* **TASK DIRECTIONS**
Output the entries below word for word, stopping once the line containing "turquoise cactus [298,324,363,393]" is done, and omit each picture.

* **SOURCE MATERIAL**
★ ★ ★

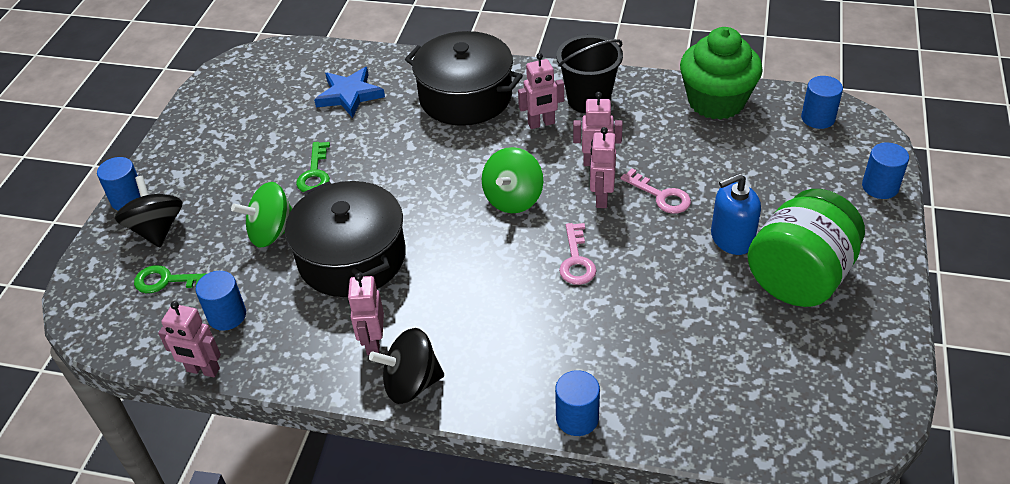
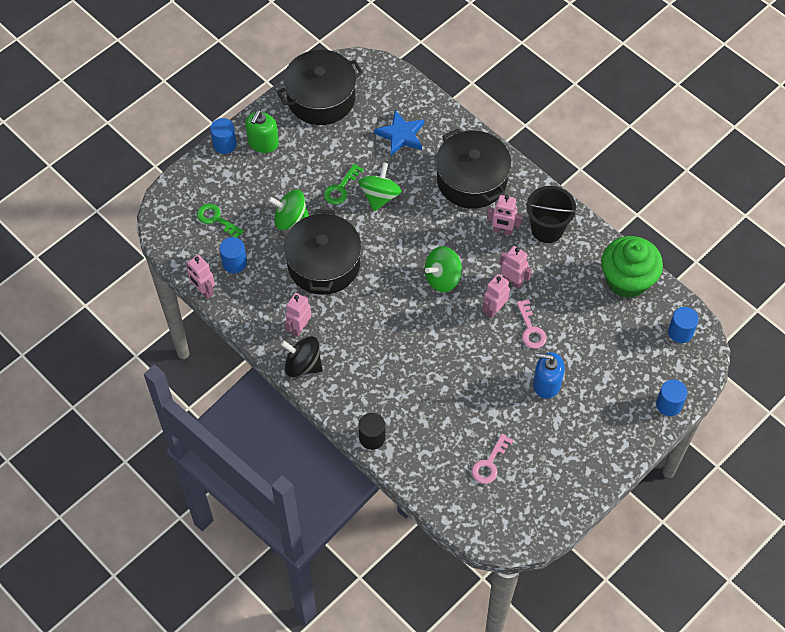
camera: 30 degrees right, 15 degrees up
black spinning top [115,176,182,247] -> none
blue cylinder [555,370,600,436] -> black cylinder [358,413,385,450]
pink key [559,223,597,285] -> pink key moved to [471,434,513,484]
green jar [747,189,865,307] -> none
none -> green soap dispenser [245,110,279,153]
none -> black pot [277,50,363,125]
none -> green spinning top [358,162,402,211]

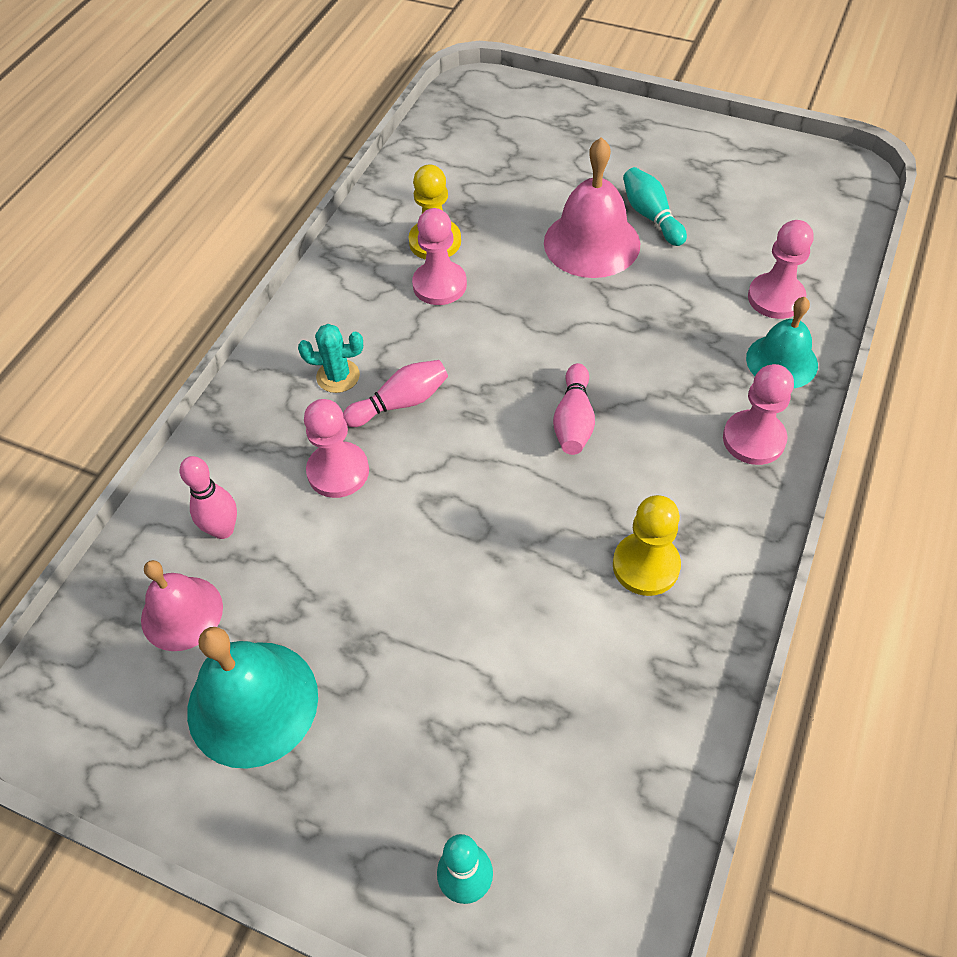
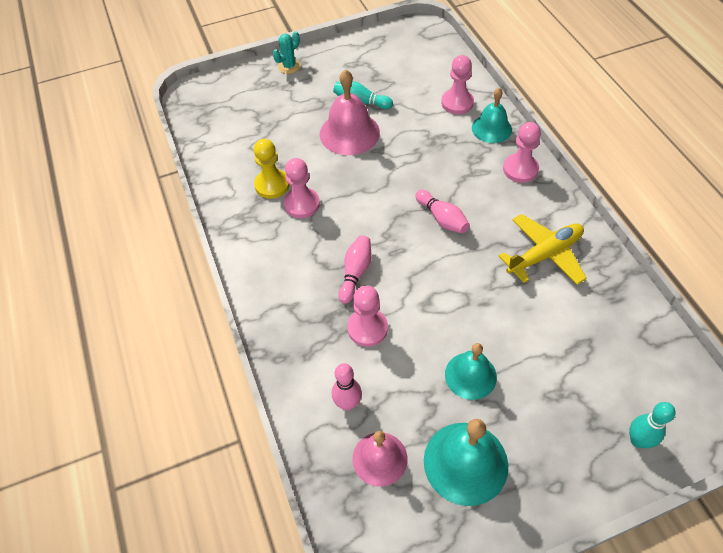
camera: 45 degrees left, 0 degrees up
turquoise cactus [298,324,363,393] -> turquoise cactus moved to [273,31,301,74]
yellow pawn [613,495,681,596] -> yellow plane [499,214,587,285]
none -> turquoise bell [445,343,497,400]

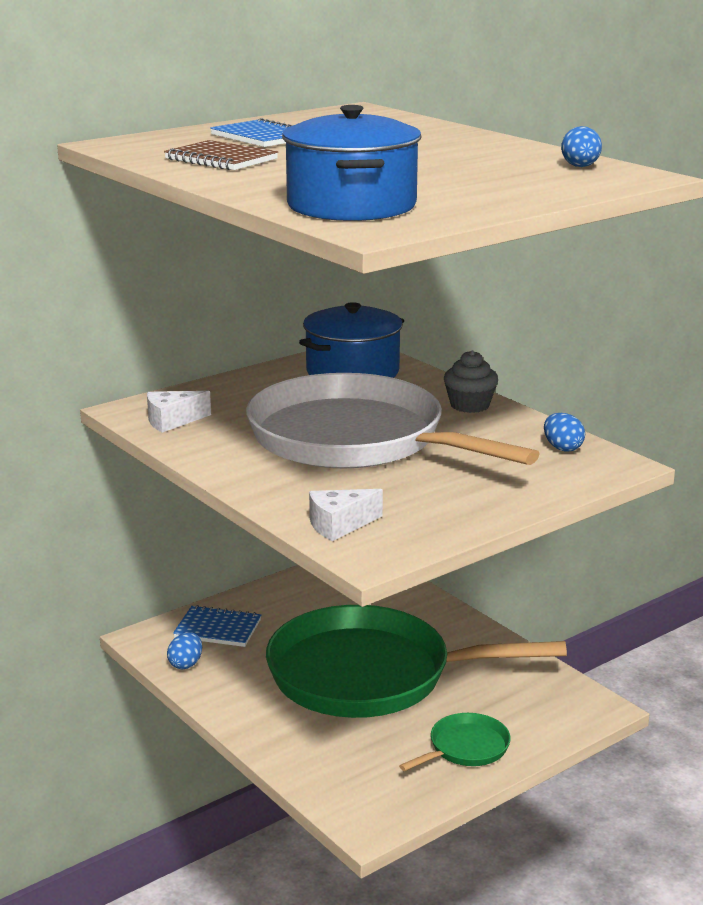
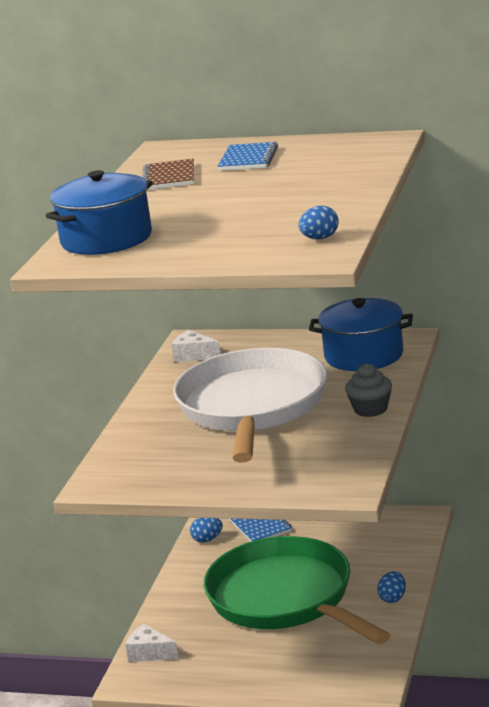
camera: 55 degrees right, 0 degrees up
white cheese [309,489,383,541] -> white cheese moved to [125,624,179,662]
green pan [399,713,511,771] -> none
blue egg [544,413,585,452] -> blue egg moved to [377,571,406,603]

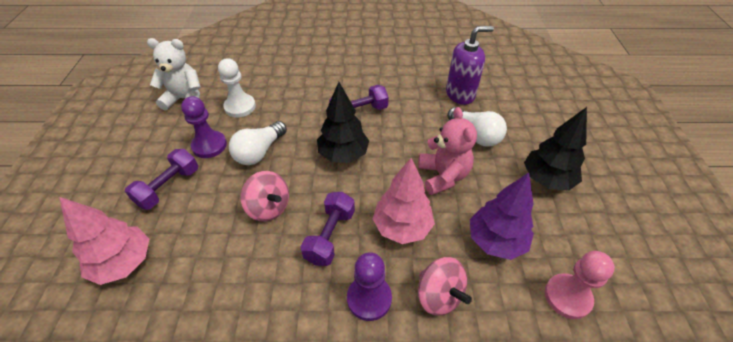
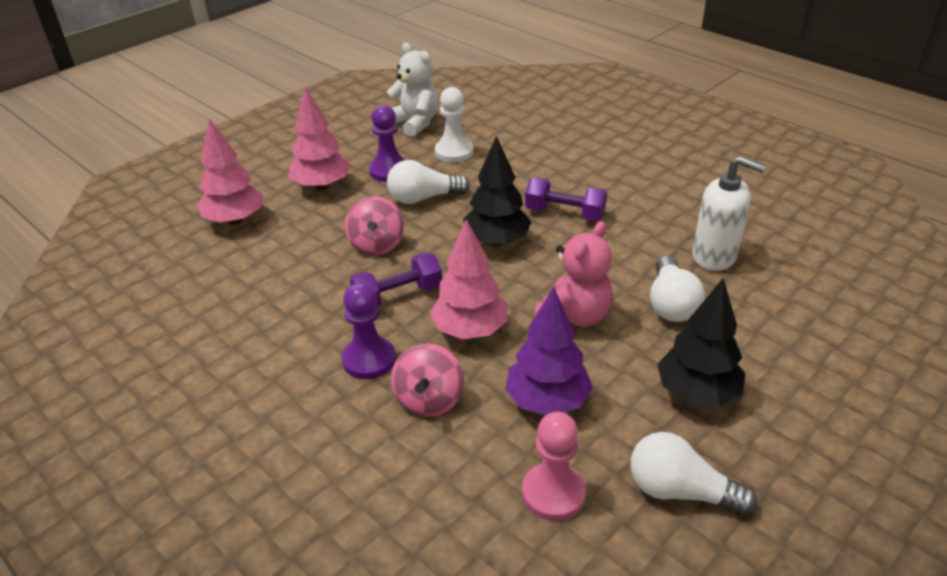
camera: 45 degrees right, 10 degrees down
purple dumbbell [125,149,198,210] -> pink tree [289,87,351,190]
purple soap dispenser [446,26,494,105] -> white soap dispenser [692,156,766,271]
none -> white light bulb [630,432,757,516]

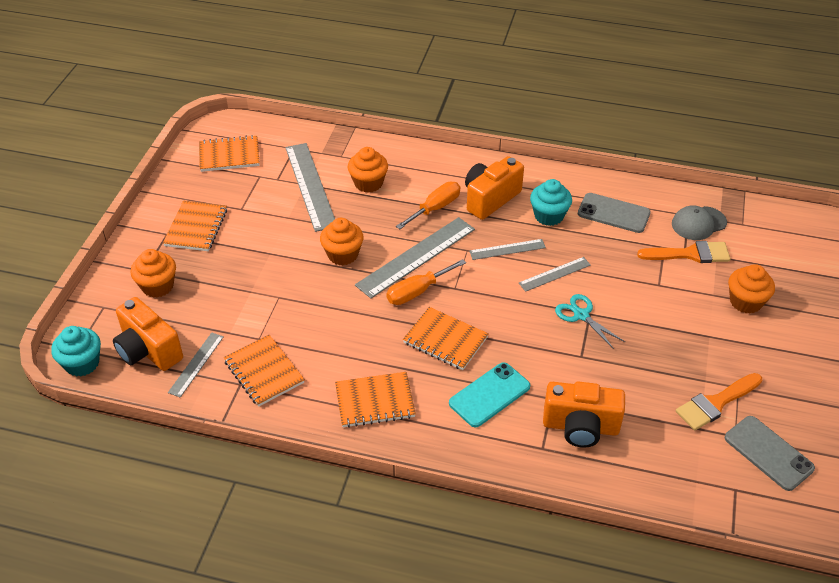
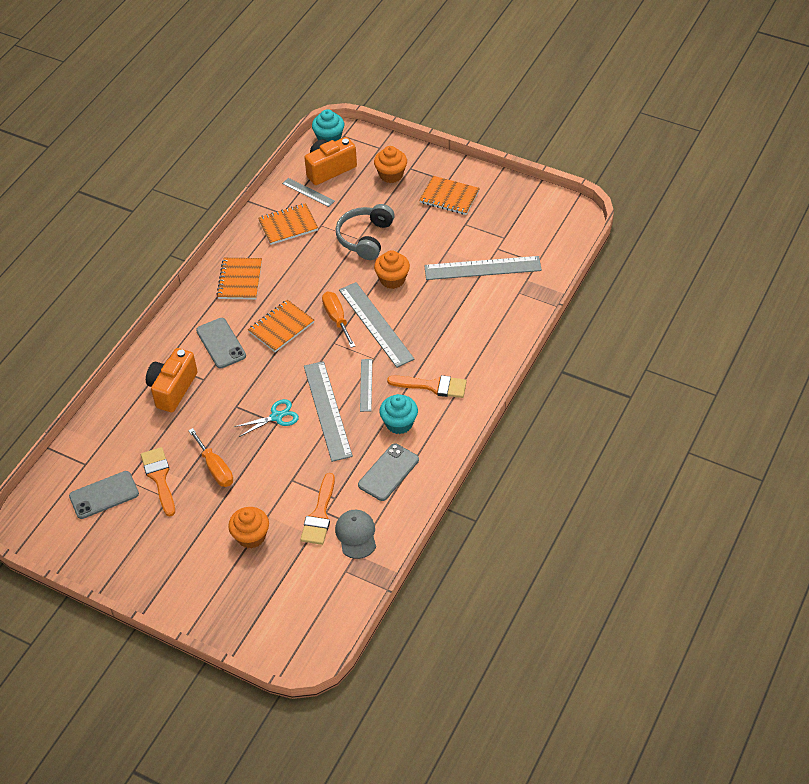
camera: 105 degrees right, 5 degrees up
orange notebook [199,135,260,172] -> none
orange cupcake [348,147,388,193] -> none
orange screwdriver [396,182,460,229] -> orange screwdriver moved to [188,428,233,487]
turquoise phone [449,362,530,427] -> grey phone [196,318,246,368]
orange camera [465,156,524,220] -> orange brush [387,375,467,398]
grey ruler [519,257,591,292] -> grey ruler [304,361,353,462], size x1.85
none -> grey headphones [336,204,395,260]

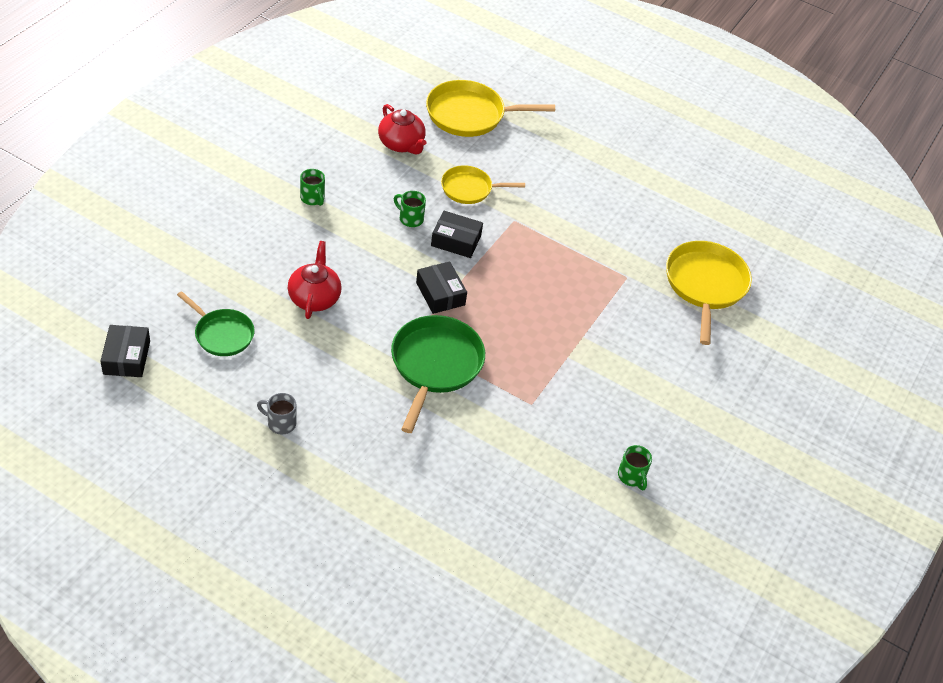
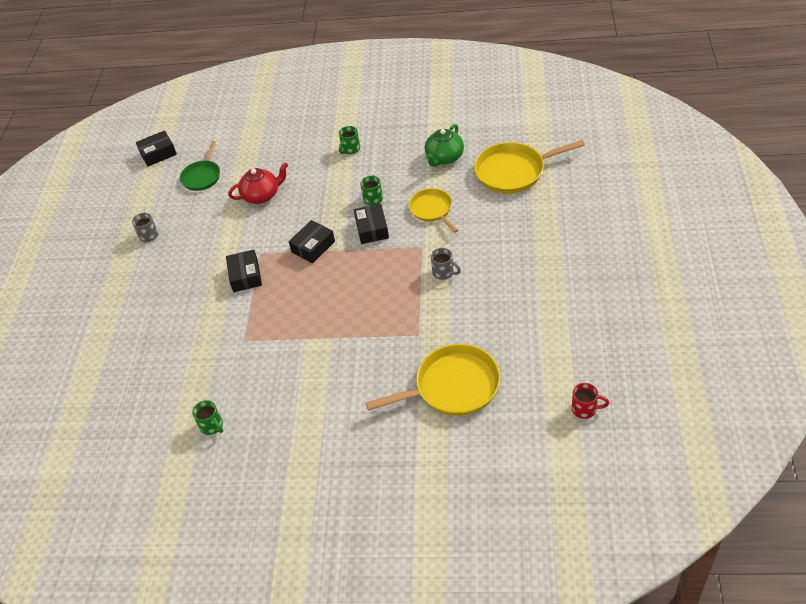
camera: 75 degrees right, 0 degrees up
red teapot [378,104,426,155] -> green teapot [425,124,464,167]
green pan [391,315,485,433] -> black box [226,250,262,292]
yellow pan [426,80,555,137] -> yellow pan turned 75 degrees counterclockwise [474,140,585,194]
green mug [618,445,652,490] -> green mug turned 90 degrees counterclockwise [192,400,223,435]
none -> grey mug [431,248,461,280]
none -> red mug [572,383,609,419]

★ ★ ★

* **SOLUTION**
camera: 30 degrees right, 15 degrees up
black spinning top [115,176,182,247] -> none
blue cylinder [555,370,600,436] -> black cylinder [358,413,385,450]
pink key [559,223,597,285] -> pink key moved to [471,434,513,484]
green jar [747,189,865,307] -> none
none -> green soap dispenser [245,110,279,153]
none -> black pot [277,50,363,125]
none -> green spinning top [358,162,402,211]

camera: 45 degrees left, 0 degrees up
turquoise cactus [298,324,363,393] -> turquoise cactus moved to [273,31,301,74]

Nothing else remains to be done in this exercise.